# [MATERIAL FOR THIS EXERCISE]
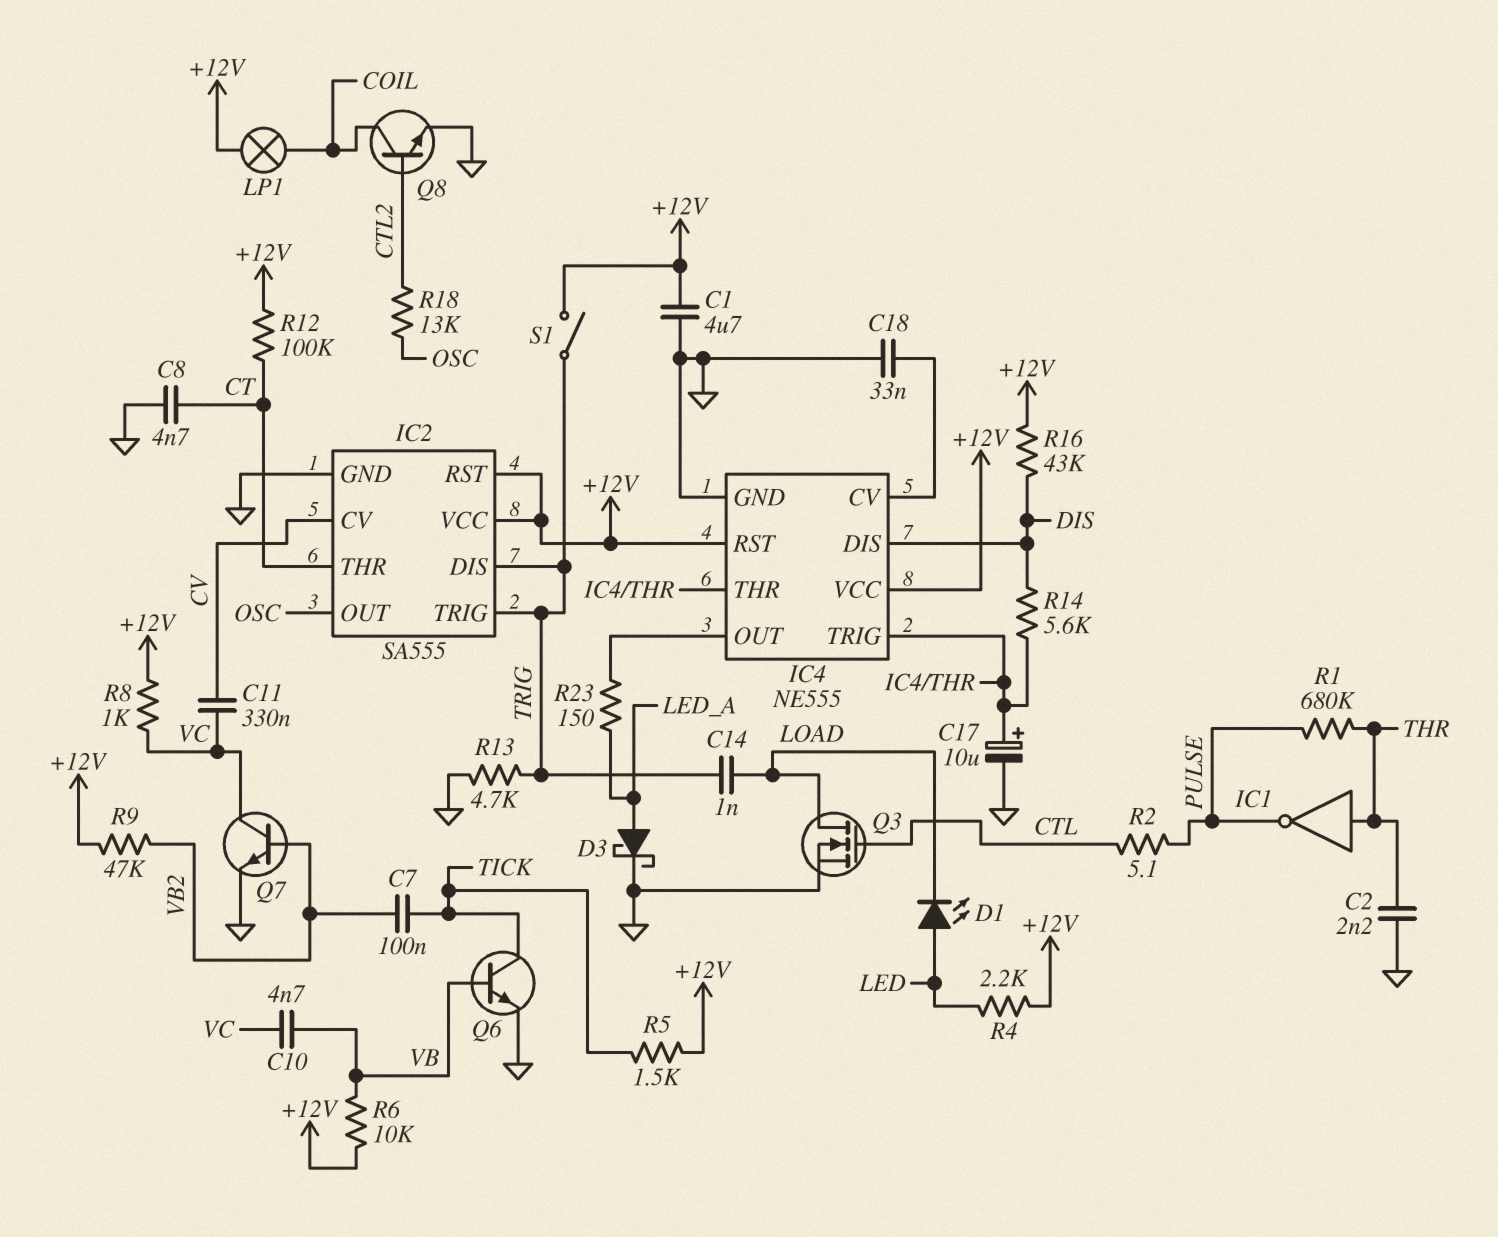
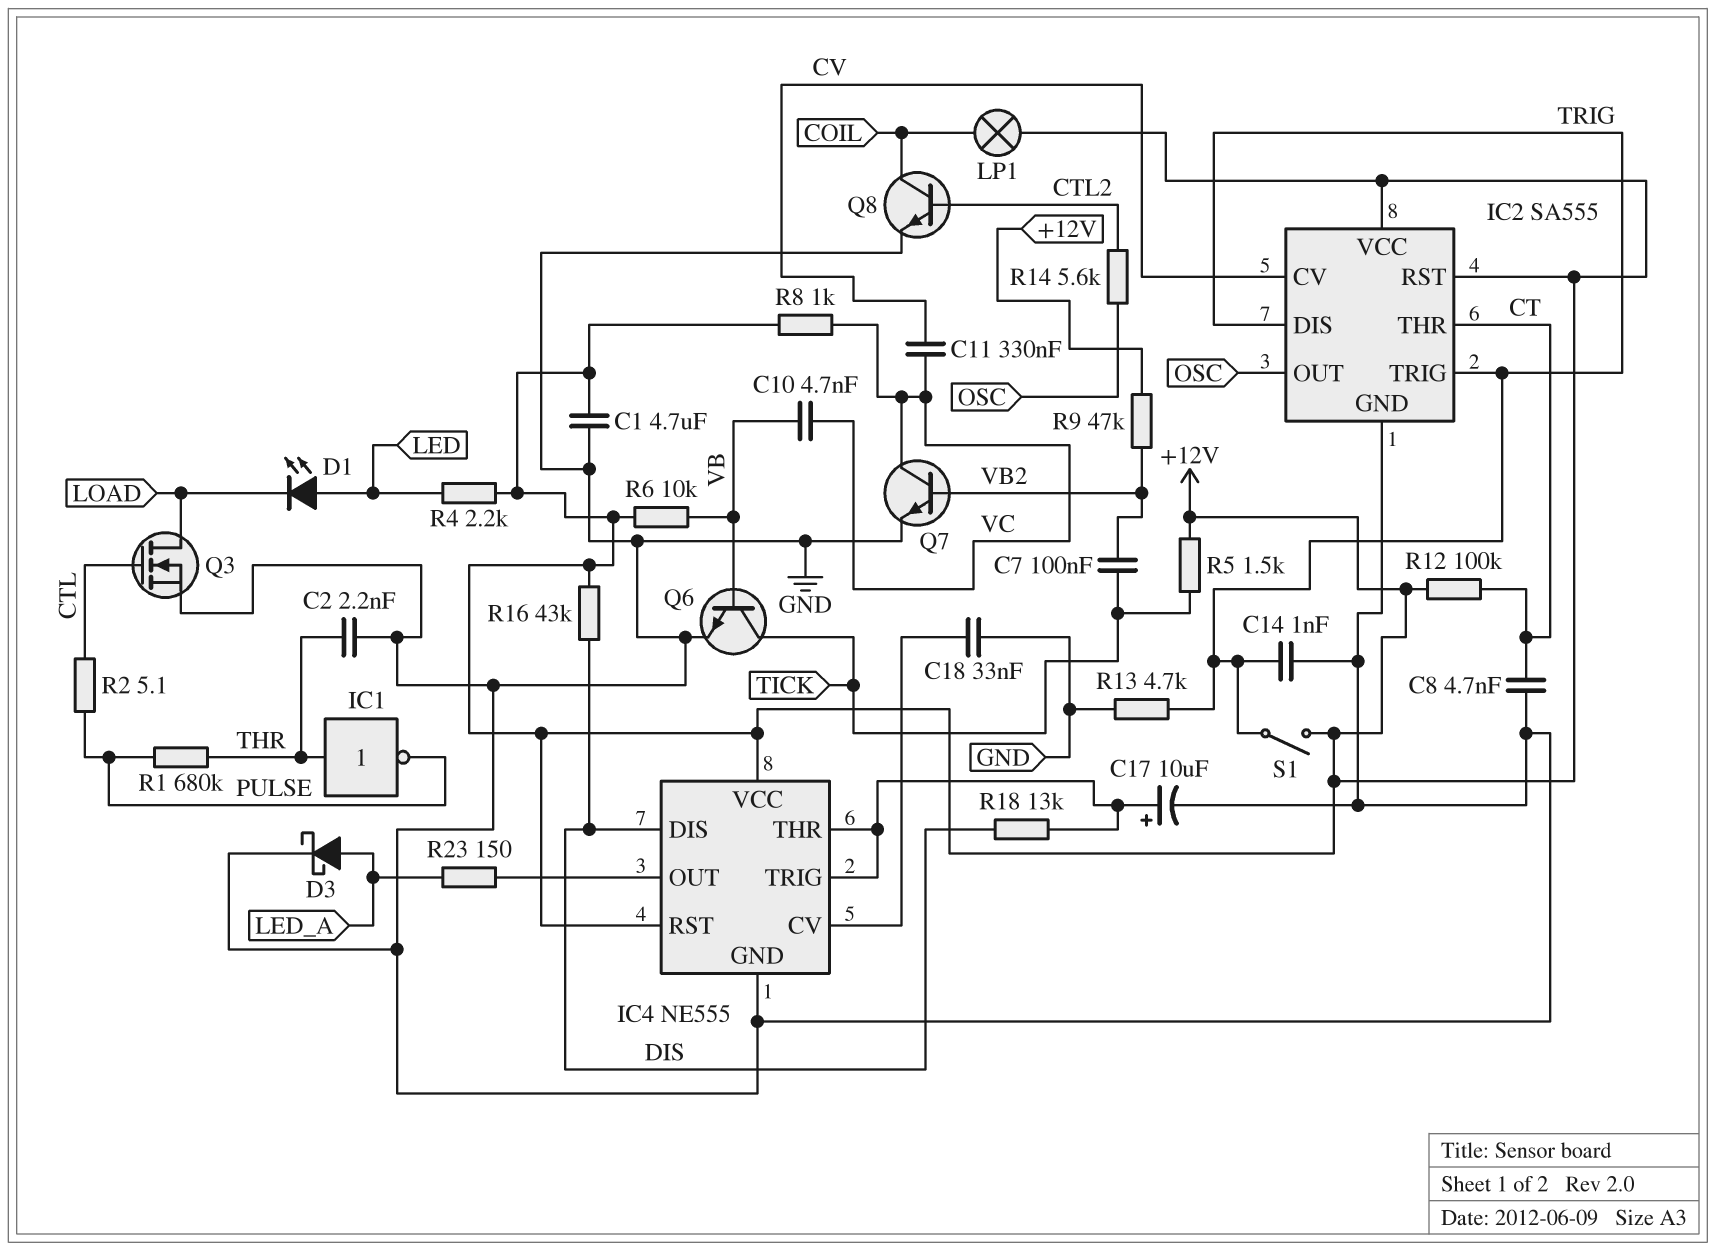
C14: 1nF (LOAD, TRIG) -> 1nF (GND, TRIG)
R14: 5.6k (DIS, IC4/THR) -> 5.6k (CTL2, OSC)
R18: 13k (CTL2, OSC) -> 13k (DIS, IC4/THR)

==

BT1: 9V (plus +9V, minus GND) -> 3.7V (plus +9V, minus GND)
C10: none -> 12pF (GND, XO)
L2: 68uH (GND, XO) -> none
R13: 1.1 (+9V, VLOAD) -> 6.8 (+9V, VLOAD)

---

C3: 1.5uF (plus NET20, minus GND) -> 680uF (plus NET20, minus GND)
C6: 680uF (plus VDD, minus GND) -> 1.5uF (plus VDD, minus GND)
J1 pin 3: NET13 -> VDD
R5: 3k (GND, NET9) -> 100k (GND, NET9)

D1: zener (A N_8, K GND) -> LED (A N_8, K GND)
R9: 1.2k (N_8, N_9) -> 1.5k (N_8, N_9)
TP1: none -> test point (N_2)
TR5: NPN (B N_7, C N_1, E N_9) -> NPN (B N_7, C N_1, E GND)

# [TASK DETAILS]
Each line in the entries above, starting at the line with "C14: 1nF (LOAD, TRIG) -> 1nF (GND, TRIG)" and ending at the line with "R18: 13k (CTL2, OSC) -> 13k (DIS, IC4/THR)", is to be printed exactly, and only those lines.

# [ANSWER SPACE]
C14: 1nF (LOAD, TRIG) -> 1nF (GND, TRIG)
R14: 5.6k (DIS, IC4/THR) -> 5.6k (CTL2, OSC)
R18: 13k (CTL2, OSC) -> 13k (DIS, IC4/THR)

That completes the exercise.